**Your goal**.
State how many lines in the entries below contain "moved". Write nothing but the number.

*** Opening of Supplied entries ***

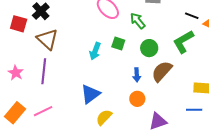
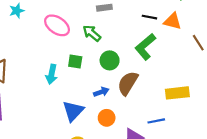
blue arrow: (137, 75) -> (101, 92), turned -96
blue triangle: (90, 94) -> (73, 111), moved
blue line: (194, 110) -> (156, 121), moved

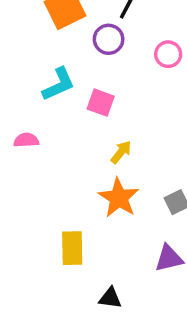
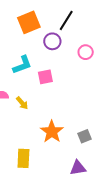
pink square: (101, 103) -> (45, 77), turned -35
yellow arrow: (121, 152) -> (22, 103), moved, turned 96

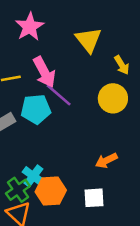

*** Close of Supplied entries ***

**Exercise solution**.
3